-------- Records for processing

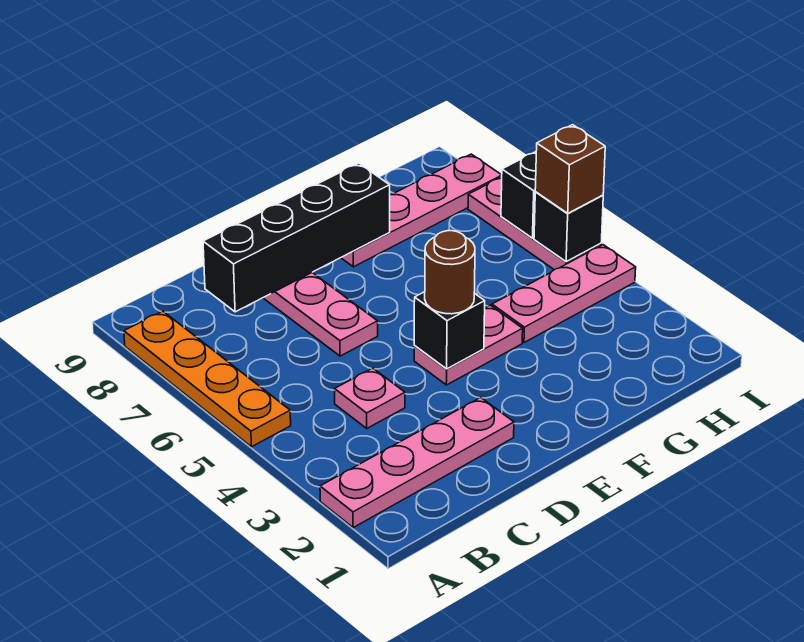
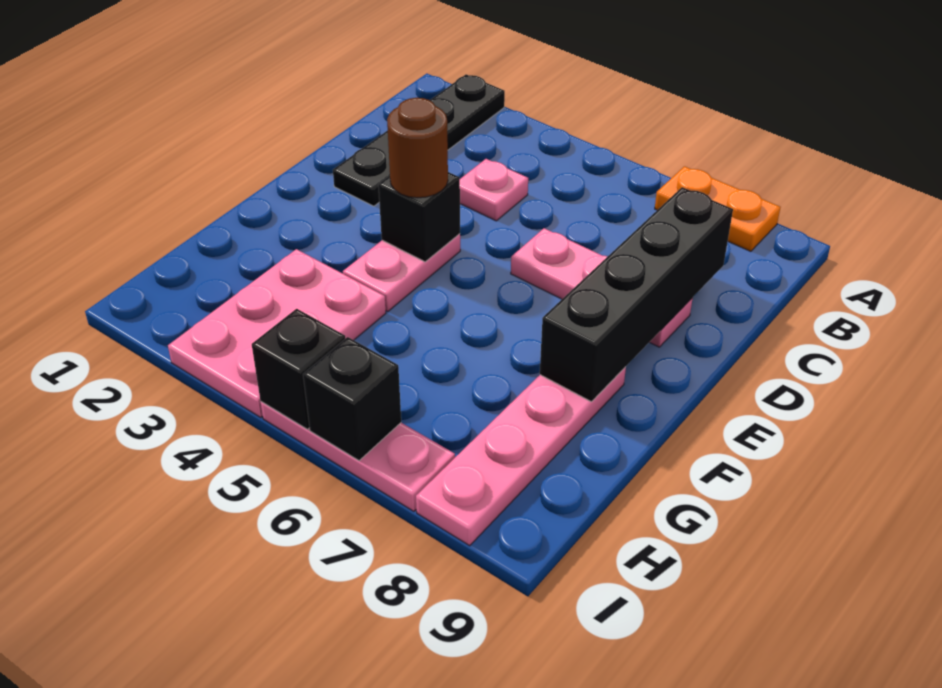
pink plate A2:D2 level 1 -> black plate A2:D2 level 1
orange plate A5:A8 level 1 -> orange plate A7:A8 level 1
pink plate G4:I4 level 1 -> pink plate G3:I4 level 1
brown brick I5 level 3 -> none

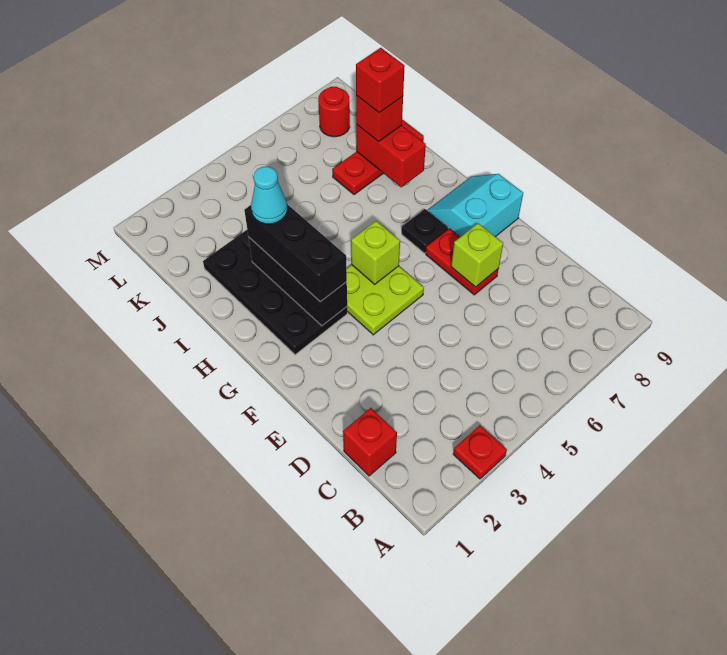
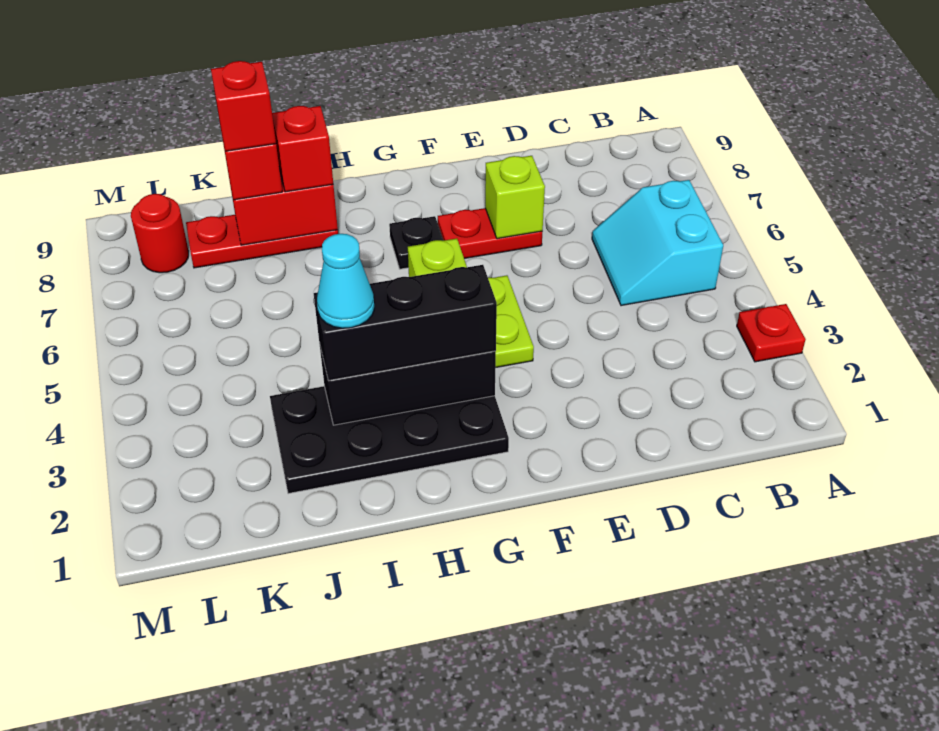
red brick C1 level 1 -> red brick I8 level 3
cyan slope F8:G9 level 1 top F -> cyan slope B5:C6 level 1 top B
red plate J7:J9 level 1 -> red plate I8:K8 level 1

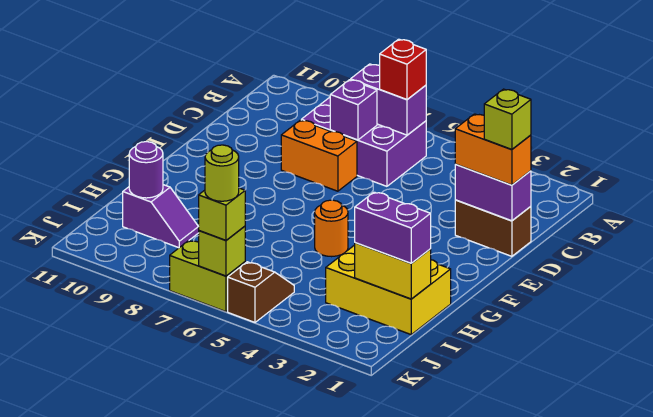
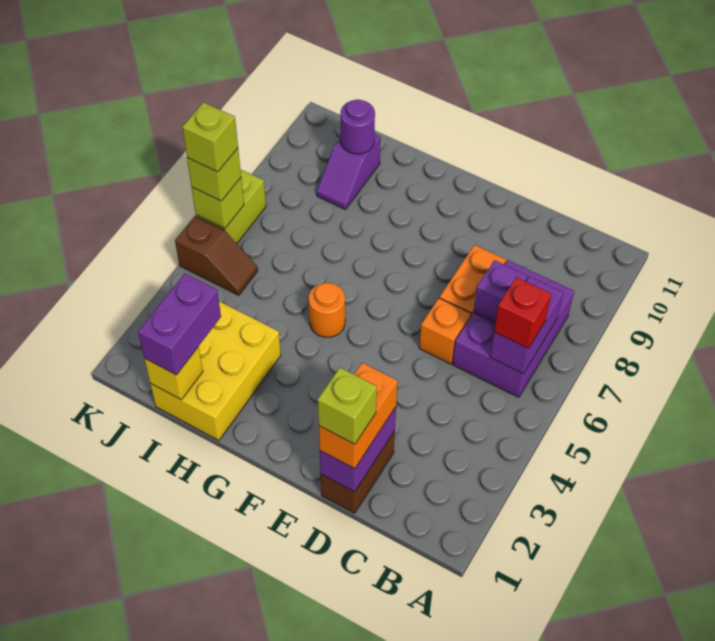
none -> orange brick D6 level 1
yellow brick I1:I2 level 2 -> yellow brick I1 level 2
lime round brick K6 level 4 -> lime brick K6 level 4

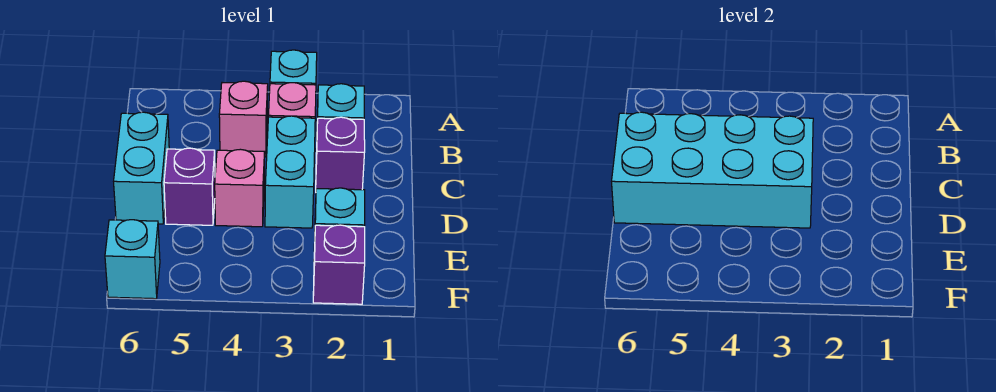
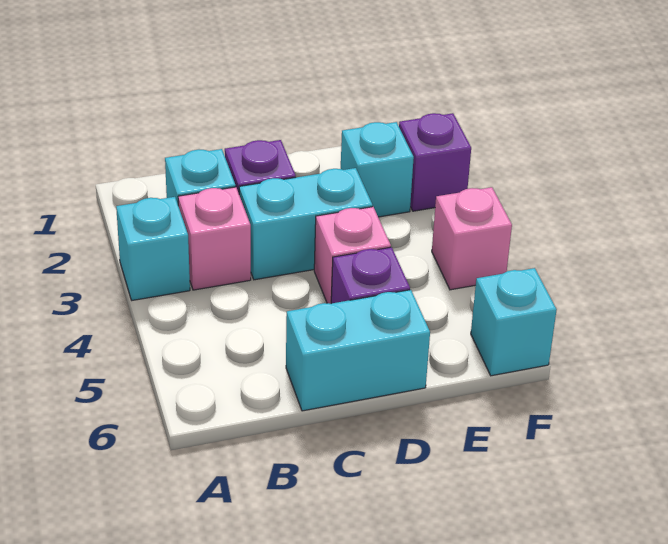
pink brick B4 level 1 -> pink brick F4 level 1
cyan brick C3:D6 level 2 -> none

----------------

▶ _What the task requires_
Beginning with the line that contains "brown brick I5 level 3 -> none" and ending with the last line of the data above, output those lines exactly and nothing more, without any pictures.

▶ _Exercise answer_
brown brick I5 level 3 -> none

red brick C1 level 1 -> red brick I8 level 3
cyan slope F8:G9 level 1 top F -> cyan slope B5:C6 level 1 top B
red plate J7:J9 level 1 -> red plate I8:K8 level 1

none -> orange brick D6 level 1
yellow brick I1:I2 level 2 -> yellow brick I1 level 2
lime round brick K6 level 4 -> lime brick K6 level 4

pink brick B4 level 1 -> pink brick F4 level 1
cyan brick C3:D6 level 2 -> none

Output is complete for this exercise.